** WORK TO BE COMPLETED **
For the listing underneath, give the count of lines containing the string "infiltrate" and nothing further.

──────────────────────────────

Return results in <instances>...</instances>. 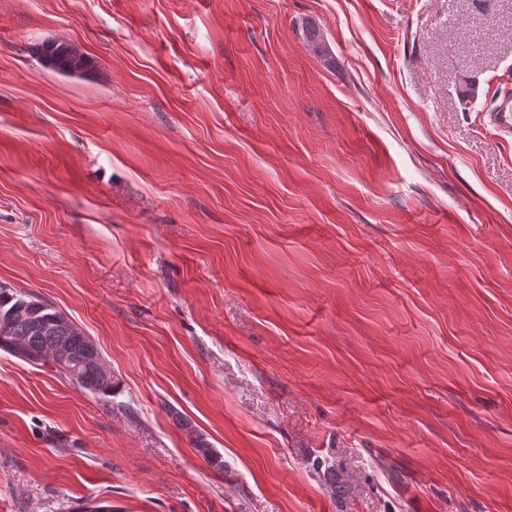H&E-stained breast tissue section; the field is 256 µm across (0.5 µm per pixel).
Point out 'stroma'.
Returning <instances> with one entry per match:
<instances>
[{
  "instance_id": "stroma-1",
  "label": "stroma",
  "mask_w": 512,
  "mask_h": 512,
  "mask_svg": "<svg viewBox=\"0 0 512 512\" xmlns=\"http://www.w3.org/2000/svg\"><path fill=\"white\" fill-rule=\"evenodd\" d=\"M509 67L512 0H0V281L121 382L0 351V512H512ZM38 56L41 62L50 63L55 69L65 73H71L74 69L84 71L90 64L85 53L77 54L72 44L63 41L42 44ZM491 124L500 130H512V94L501 92L487 110Z\"/></svg>"
}]
</instances>
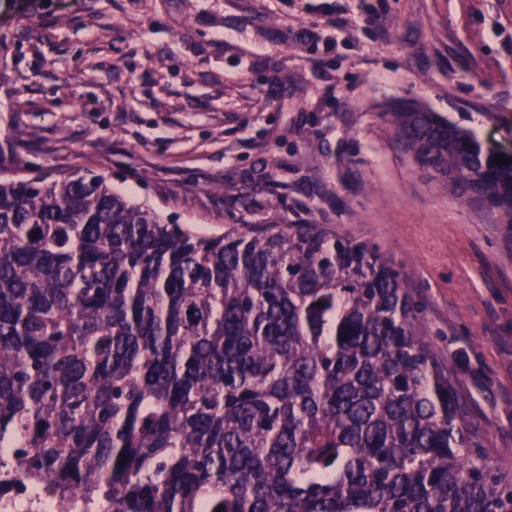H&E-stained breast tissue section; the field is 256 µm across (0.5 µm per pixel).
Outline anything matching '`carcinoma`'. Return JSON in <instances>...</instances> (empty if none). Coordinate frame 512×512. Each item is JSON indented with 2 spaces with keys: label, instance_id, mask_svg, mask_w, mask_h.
<instances>
[{
  "label": "carcinoma",
  "instance_id": "carcinoma-1",
  "mask_svg": "<svg viewBox=\"0 0 512 512\" xmlns=\"http://www.w3.org/2000/svg\"><path fill=\"white\" fill-rule=\"evenodd\" d=\"M384 117L512 225V161L422 107ZM477 447L376 248L198 235L97 174L0 180V468L112 512H512Z\"/></svg>",
  "mask_w": 512,
  "mask_h": 512
}]
</instances>
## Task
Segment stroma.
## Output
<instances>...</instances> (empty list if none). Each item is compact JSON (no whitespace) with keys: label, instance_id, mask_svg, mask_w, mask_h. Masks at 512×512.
<instances>
[{"label":"stroma","instance_id":"1","mask_svg":"<svg viewBox=\"0 0 512 512\" xmlns=\"http://www.w3.org/2000/svg\"><path fill=\"white\" fill-rule=\"evenodd\" d=\"M0 169L102 175L165 223L331 224L388 257L512 473V229L417 167L419 105L512 155V0H6Z\"/></svg>","mask_w":512,"mask_h":512}]
</instances>
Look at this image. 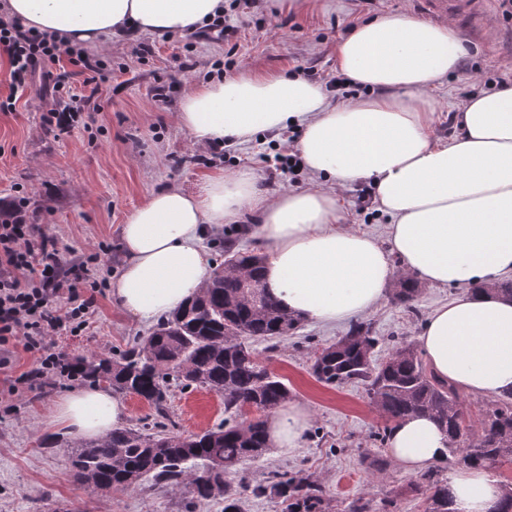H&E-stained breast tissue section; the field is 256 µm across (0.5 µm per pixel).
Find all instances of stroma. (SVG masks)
Here are the masks:
<instances>
[{
  "mask_svg": "<svg viewBox=\"0 0 512 512\" xmlns=\"http://www.w3.org/2000/svg\"><path fill=\"white\" fill-rule=\"evenodd\" d=\"M489 22L499 28L491 44L463 34L464 55L458 68L430 88L435 106L432 135L454 138V111L461 96L481 80L500 76L512 81V19L498 4L490 6ZM388 12L420 17L418 0H314L306 11H294L279 0H264L260 10L242 9L234 17L237 31L229 39L193 32L157 37L119 34L97 56L112 69V101L88 127H75L55 137L41 120L40 87L30 85L10 112H0V204L15 197L27 201L30 223L42 225L56 239L62 263L87 267L99 291L88 327L79 335L66 332L47 342L69 358L86 355L115 357L147 335L150 324L126 316L111 294V282L124 261L120 226L150 193L167 186L198 190L211 176L249 171L257 189L274 196L284 190L316 187L306 171L284 182L259 158L262 146L285 143L282 132H262L261 142L223 147L194 143L174 114L194 86L226 74L249 71L297 72L309 68L323 84L337 71L336 44L355 25ZM208 164H201V157ZM341 222L350 229L384 236L390 219L373 200H362L360 185L341 189ZM454 288L423 285L414 308L397 303L392 293L362 322L374 335L388 338L378 348L384 358L390 346L415 342L425 318L449 303ZM346 322L321 325L302 322L296 333L275 349L259 343V360L283 377L293 399L312 413L300 448L280 456L268 452L242 463L254 481L277 471L307 476L326 491L327 512H346L362 499L369 512H422L419 475L385 466L367 469L368 458L387 455L375 435L386 419L363 383L338 387L314 377L311 365L318 348L345 336ZM74 381L56 376L49 384L12 399L0 411V512H184L186 490L148 482L133 491H100L76 482L67 464L72 442L51 432L46 421L53 404L73 389ZM165 426L178 434L213 427L224 418V399L206 389H171Z\"/></svg>",
  "mask_w": 512,
  "mask_h": 512,
  "instance_id": "1",
  "label": "stroma"
}]
</instances>
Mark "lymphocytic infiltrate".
Here are the masks:
<instances>
[{
  "label": "lymphocytic infiltrate",
  "mask_w": 512,
  "mask_h": 512,
  "mask_svg": "<svg viewBox=\"0 0 512 512\" xmlns=\"http://www.w3.org/2000/svg\"><path fill=\"white\" fill-rule=\"evenodd\" d=\"M0 55L9 65L12 88H27L39 81L47 105L42 122L48 131L63 135L79 122H92L108 100L112 75L102 61L84 48L66 47L45 34L27 28L19 19L0 15ZM79 67L83 76L81 94L71 95L65 107L57 100L68 86L61 58ZM75 270L64 267L56 242L41 225L27 223L24 201L14 202L0 215V372L8 395L30 391L42 381L70 370L67 357L50 351L46 338L65 328L77 333L88 325L91 301L80 296ZM68 298L61 308L59 298ZM34 354L30 370L12 375L18 351Z\"/></svg>",
  "instance_id": "1"
}]
</instances>
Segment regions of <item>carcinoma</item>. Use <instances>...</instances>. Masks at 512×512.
<instances>
[{
  "label": "carcinoma",
  "instance_id": "obj_1",
  "mask_svg": "<svg viewBox=\"0 0 512 512\" xmlns=\"http://www.w3.org/2000/svg\"><path fill=\"white\" fill-rule=\"evenodd\" d=\"M263 256L225 251L228 272H217L206 288L182 309L162 318L146 336H139L116 359L80 357L76 366L84 379H105L112 390L143 399L164 413L169 388H204L224 396L230 417L201 433L175 441L170 435L118 427L104 439L71 448L74 479L101 491L134 489L146 481L188 489L195 504L224 499V512H243L248 496L276 500L281 512H325L322 487L309 478L278 473L254 484L238 472L247 459L268 451L266 420L245 418L240 409L256 402L274 408L291 396L288 385L262 369L254 341L282 338L300 318L288 314L260 284ZM420 288L410 274L398 276L396 298L409 304ZM377 337L362 323L351 326L338 343L315 353L312 372L329 386L360 381L390 421L408 414L432 416L457 440L448 451L455 464H512V391L487 405L480 418L463 425L461 394L435 378L410 343L396 347L385 359H374ZM428 492L425 512H452L448 482L427 472L420 477Z\"/></svg>",
  "mask_w": 512,
  "mask_h": 512
}]
</instances>
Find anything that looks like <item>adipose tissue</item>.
<instances>
[{
    "label": "adipose tissue",
    "instance_id": "adipose-tissue-1",
    "mask_svg": "<svg viewBox=\"0 0 512 512\" xmlns=\"http://www.w3.org/2000/svg\"><path fill=\"white\" fill-rule=\"evenodd\" d=\"M0 11L65 45H105L119 32H194L224 12V0H0ZM463 47L449 23L388 13L359 23L336 47L338 67L364 98L331 103L319 83L285 73L233 75L195 87L178 124L199 144L245 143L261 130H300L294 148L330 189L257 198L249 172L216 176L200 191L152 192L120 229L125 263L111 291L121 309L148 322L205 288V238L260 211L250 233L264 248L261 284L289 313L333 324L362 315L399 274L460 293L423 325L417 347L440 380L473 397L512 390V301L491 293L512 272V88L471 97L454 121L458 136L433 139L428 88L457 69ZM371 182L392 219L385 240L340 222L337 189ZM126 417L108 388L60 398L46 422L72 441L102 438ZM309 407L269 410L267 443L299 448ZM396 466L418 473L444 463L448 438L431 418L397 420L386 441ZM454 512H495L503 487L485 466L451 470Z\"/></svg>",
    "mask_w": 512,
    "mask_h": 512
}]
</instances>
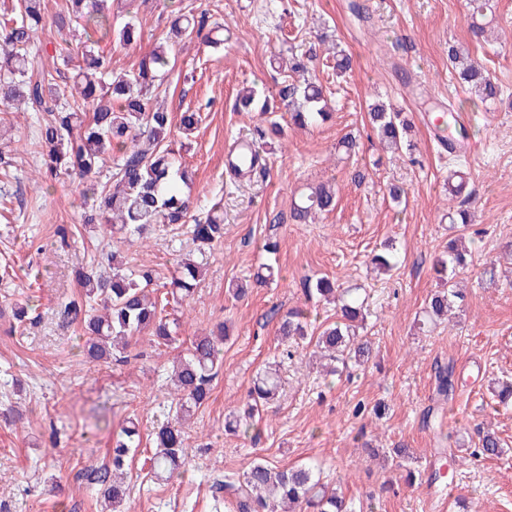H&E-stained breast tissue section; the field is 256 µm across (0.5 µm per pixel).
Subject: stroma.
I'll use <instances>...</instances> for the list:
<instances>
[{
  "label": "stroma",
  "instance_id": "1",
  "mask_svg": "<svg viewBox=\"0 0 512 512\" xmlns=\"http://www.w3.org/2000/svg\"><path fill=\"white\" fill-rule=\"evenodd\" d=\"M496 37L472 41L469 0H182L184 10L206 12L216 43L183 40L158 80L157 99L169 112L199 110L202 122L180 151L192 176L194 216L220 204L224 239L205 252V271L194 293L177 307L182 326L175 344L140 335L125 363L91 362L80 351L82 329L60 317L57 300L78 297L76 269L101 251L119 247L124 263L154 269L156 286L170 282L180 257L195 253L184 230L152 231L116 243L104 225L83 224L79 190L66 176L46 174L37 145L36 114L19 105L0 111L7 131L0 153L11 175L0 189L12 196L0 209V512H102L95 488L80 478L88 465L110 462L123 419L138 423L141 446L127 459L129 494L122 512H225L218 483L241 476L264 461L280 468L321 466L323 479L355 512H512V406L499 405V384L512 381V284L491 286L481 276L487 259L512 262V0H485ZM168 0H114L113 27L136 19L141 38L120 49L100 39L115 70H134L140 58L167 37ZM71 35L36 34L28 45L40 70L63 62L81 65L70 53ZM465 46L501 87L504 101L482 105L463 87L448 60L449 46ZM341 46L353 69L337 77L327 55ZM312 57L329 103V117L300 129L289 127L274 146H260L261 172L239 179L227 172L224 151L238 137L255 139L265 126L259 112L235 108L240 89H262L270 99L288 84L279 62ZM451 101L478 150L442 159L430 130L429 106L420 97ZM382 101L405 112L417 145L410 156L382 150L367 111ZM357 137L352 156L338 152L346 134ZM469 175L468 232L479 248L459 271L466 298L461 311L434 330L421 328L424 301L437 288L436 258L449 237L448 174ZM362 181H354V172ZM331 181L335 211L312 224L291 218L294 198ZM404 189L394 202L391 187ZM74 226L71 247L54 243L57 225ZM278 243L280 274L243 298L230 283L251 282L267 256L266 239ZM399 249L402 263L387 276L369 270L384 245ZM41 271L39 278L29 268ZM313 276L360 285L369 295L366 334L373 356L351 376L324 381L309 361L311 344L300 342L293 359L280 355L279 320L301 309L317 323L336 322L334 306L307 298L303 282ZM25 308L32 324L15 323ZM225 324L229 338L212 395L187 430L188 462L173 481L147 477L154 432L170 406L171 366L193 336ZM452 363L457 385L439 401L432 366ZM276 365L284 392L254 421L247 434H229L225 420L243 406L261 368ZM383 406L375 415L374 406ZM432 426L421 423L430 406ZM492 430L505 450L497 458L476 456L479 428ZM410 448L406 467L383 457ZM451 455L454 491L438 510L425 465L440 467Z\"/></svg>",
  "mask_w": 512,
  "mask_h": 512
}]
</instances>
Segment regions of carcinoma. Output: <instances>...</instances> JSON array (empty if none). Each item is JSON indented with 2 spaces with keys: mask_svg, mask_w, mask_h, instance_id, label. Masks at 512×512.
<instances>
[{
  "mask_svg": "<svg viewBox=\"0 0 512 512\" xmlns=\"http://www.w3.org/2000/svg\"><path fill=\"white\" fill-rule=\"evenodd\" d=\"M67 12L48 13L45 0H19L18 14L13 22L0 28V106L24 103L45 116L38 119V141L42 148L43 165L50 175L65 174L80 179L84 185L80 207L85 224H120L124 241L131 243L150 230L164 231L172 225L187 226L197 245L215 246L223 241V219L210 216L205 221L188 223L192 203L190 196L181 193L180 184H189L188 171L178 165L171 148L173 129L185 136L193 133L201 119L200 112L188 109L180 113L179 121L158 107L152 99V89L160 71L167 65V48L143 57L133 71L112 69V57L94 50L93 35L115 34L121 47L137 41L139 30L127 22L112 31L107 0H68ZM53 24L58 31L83 29L82 56L86 66L72 77L61 70L56 73L33 70L26 46L39 30ZM205 15L195 17L178 10L171 21L175 37H196L209 41L204 32ZM448 60L483 103L500 100L501 87L487 77L469 56L454 48L448 49ZM312 60L298 56L288 59V71L307 75L283 90V100L294 126L307 127L327 117L326 98L316 77L310 74ZM73 82L81 100L92 107L89 122L81 119L78 108L61 102L68 82ZM243 112H266L267 103L260 100L258 91L246 87L237 95ZM368 118L380 142L390 149L412 154L414 143L408 139L411 123L403 112L378 102L369 105ZM117 154H112V151ZM112 156V172L106 182L99 180L105 156ZM336 207V193L328 185H320L302 196L293 205L292 219L306 224L319 214ZM118 250L106 254L108 269L101 271L78 269L81 306L65 303V308L81 317L86 339L83 353L91 361L112 359L126 363L131 339L145 332L161 344L177 341L179 320L165 314L170 304L191 297L200 276V264L182 259L177 264V276L171 289L154 294L153 271L148 268L129 270L117 260ZM370 263L382 271H390L401 263L394 249L372 256ZM465 257L456 242L448 243V253L434 264L436 278L442 289L432 294L426 303L428 320L434 322L447 315L463 293L457 289V271L464 266ZM339 285L328 277L305 283L307 296L327 300L337 296L338 320L324 326L316 337V346L329 358L343 365L361 367L372 356V344L359 335L357 322L364 321V300L357 289L338 291ZM311 323L301 310L289 311L281 318L279 334L290 342L308 335ZM226 337L203 335L192 338L190 347L173 366L172 400L176 405L173 418L162 423L156 432V447L150 461V474L157 480L174 477L183 467L188 455L184 425L193 410L210 397V385L222 365V344ZM434 378L437 394L449 397L455 391V370L451 364H435ZM280 379L277 369L269 366L256 378L249 392L243 413L225 422L224 430L237 433L249 429L258 406L277 398ZM124 439L113 449L112 466L91 465L87 471L99 486V494L112 508L120 506L129 487L123 469L130 449L140 445V434L134 420L122 427ZM480 454L499 457L503 454L500 439L493 433L479 435ZM235 495V512H348L338 493L329 491L311 468L278 469L265 462L254 463L239 485L227 484Z\"/></svg>",
  "mask_w": 512,
  "mask_h": 512,
  "instance_id": "obj_1",
  "label": "carcinoma"
}]
</instances>
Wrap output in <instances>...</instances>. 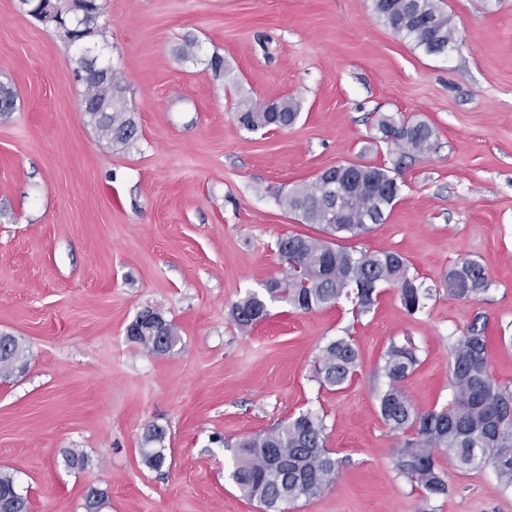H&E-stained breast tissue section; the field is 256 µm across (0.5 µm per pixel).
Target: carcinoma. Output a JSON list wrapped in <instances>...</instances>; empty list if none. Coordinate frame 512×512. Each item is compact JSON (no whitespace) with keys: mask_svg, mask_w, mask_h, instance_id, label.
<instances>
[{"mask_svg":"<svg viewBox=\"0 0 512 512\" xmlns=\"http://www.w3.org/2000/svg\"><path fill=\"white\" fill-rule=\"evenodd\" d=\"M378 18L398 36L414 42L428 55L448 53L457 44L454 29L437 0H373ZM84 94L95 93L107 112L94 120L99 137L109 144L128 145L136 127L127 106V87L117 72L105 83L84 80ZM299 117V105L282 100L270 110L242 103L235 120L249 131L285 129ZM385 138L406 153L423 154L430 146L432 127L424 121H380ZM336 168L311 184L282 195L281 203L297 220L313 224L322 237L286 235L277 242L282 275L266 281L263 291L237 301L231 315L247 331L269 315V303L280 302L303 312L335 307L346 301L353 317L372 312L380 289H397L401 304L412 315L424 309L431 288L411 271L398 252H368L341 246L336 240L357 238L386 221L401 193V182L377 166H350L351 175L332 176ZM493 282L476 260L456 262L445 276L448 294L468 302L486 295ZM488 318L477 313L458 336L451 337L448 362L452 396L448 404L422 411L407 396L403 384L420 364L417 347L406 340L393 343L383 357L380 372L387 387L377 397L380 417L393 433L403 437L396 469L412 487L422 491L419 512H430L432 499L448 494L439 458L448 457L461 469L492 468L503 489L512 488V387L497 381L490 369L486 331ZM129 332L134 343L152 355L159 345L173 350L179 341L170 320L155 325L135 318ZM26 363V349L10 337L0 349V378H10ZM358 353L351 337L328 342L314 366L321 386L338 391L355 376ZM325 417L302 411L270 433L245 436L234 444L233 482L242 496L259 504L262 512H287L286 507L317 498L336 481L341 462L325 448ZM166 433L147 428L141 449L144 464L159 471L168 464ZM0 512H29L27 498L13 475L0 472Z\"/></svg>","mask_w":512,"mask_h":512,"instance_id":"carcinoma-1","label":"carcinoma"}]
</instances>
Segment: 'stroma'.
<instances>
[{
  "mask_svg": "<svg viewBox=\"0 0 512 512\" xmlns=\"http://www.w3.org/2000/svg\"><path fill=\"white\" fill-rule=\"evenodd\" d=\"M102 45L128 88L132 146L102 140L81 112L77 47L0 0V332L27 349L0 381V471L30 512H83L88 486L103 512H260L229 479L228 439L268 433L302 410L326 418L343 465L330 490L293 512H418L419 492L395 468L401 437L377 394L391 342L411 337L421 364L405 391L444 406L448 342L489 318L491 370L512 384V0H440L458 47L425 54L379 20L373 0H103ZM199 48L185 59L186 40ZM224 59L222 77L208 67ZM285 98L300 118L248 131L237 104ZM425 121L430 149L384 139L381 117ZM346 163L392 171L401 193L359 249L396 251L434 293L409 314L395 289L353 320L348 303L303 313L270 306L242 332L235 302L280 276L275 243L317 235L282 193ZM468 258L493 282L462 303L442 282ZM147 306L178 329L170 354L126 336ZM352 337L356 377L330 391L311 376L325 344ZM167 432L170 467L148 469V426ZM82 449L85 469L64 463ZM449 493L434 512H512L492 468L441 459Z\"/></svg>",
  "mask_w": 512,
  "mask_h": 512,
  "instance_id": "stroma-1",
  "label": "stroma"
}]
</instances>
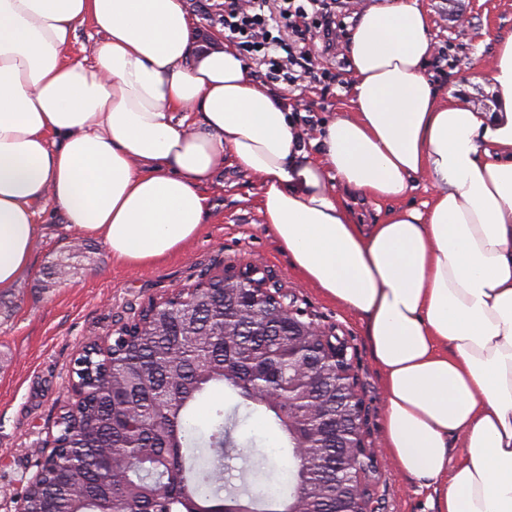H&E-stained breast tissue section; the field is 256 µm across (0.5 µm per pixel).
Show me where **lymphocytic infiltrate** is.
I'll use <instances>...</instances> for the list:
<instances>
[{"label": "lymphocytic infiltrate", "instance_id": "f902f5d3", "mask_svg": "<svg viewBox=\"0 0 512 512\" xmlns=\"http://www.w3.org/2000/svg\"><path fill=\"white\" fill-rule=\"evenodd\" d=\"M346 0H224V36L265 68L271 83L298 86L322 82L307 33H316L321 53H335L343 34Z\"/></svg>", "mask_w": 512, "mask_h": 512}]
</instances>
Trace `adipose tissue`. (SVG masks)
Here are the masks:
<instances>
[{
  "label": "adipose tissue",
  "instance_id": "1",
  "mask_svg": "<svg viewBox=\"0 0 512 512\" xmlns=\"http://www.w3.org/2000/svg\"><path fill=\"white\" fill-rule=\"evenodd\" d=\"M87 23L85 62L66 49ZM430 26L420 0L362 10L349 109L313 156L236 49H200L184 0H0V294L31 265L43 200L138 269L200 234L234 166L293 267L363 319L396 469L435 512H512V36L473 66L486 112L429 81ZM417 179L430 200L375 224L336 192L396 201Z\"/></svg>",
  "mask_w": 512,
  "mask_h": 512
}]
</instances>
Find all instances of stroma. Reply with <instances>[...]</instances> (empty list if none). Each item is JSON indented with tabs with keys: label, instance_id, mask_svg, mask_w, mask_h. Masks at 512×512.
Wrapping results in <instances>:
<instances>
[{
	"label": "stroma",
	"instance_id": "1",
	"mask_svg": "<svg viewBox=\"0 0 512 512\" xmlns=\"http://www.w3.org/2000/svg\"><path fill=\"white\" fill-rule=\"evenodd\" d=\"M223 0H186L201 48L224 46L218 21ZM428 11L436 51L428 66L440 88L457 83L479 108L493 97L469 82L473 61L490 63L499 38L512 35V0H421ZM318 68L333 80L313 88L275 84L294 108L301 132L315 131L347 111L351 63L346 48L319 57ZM209 207L197 238L167 260L133 269L114 260L101 240L86 239L77 274L46 286L42 270L66 254L74 233L62 214L47 206L40 217L47 230L39 239L32 268L10 294L0 295V512H18L27 481L42 449L51 443L61 409L71 400L74 362L95 337L112 336L149 301L175 288H188L217 269L250 261L277 280L316 321L333 328L348 345L364 403L366 440L378 442V512H428L420 479L399 472L381 442L385 398L381 370L363 321L308 285L262 227L259 184L227 166L207 187Z\"/></svg>",
	"mask_w": 512,
	"mask_h": 512
}]
</instances>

──────────────────────────────

** ANSWER TO THE PROBLEM **
4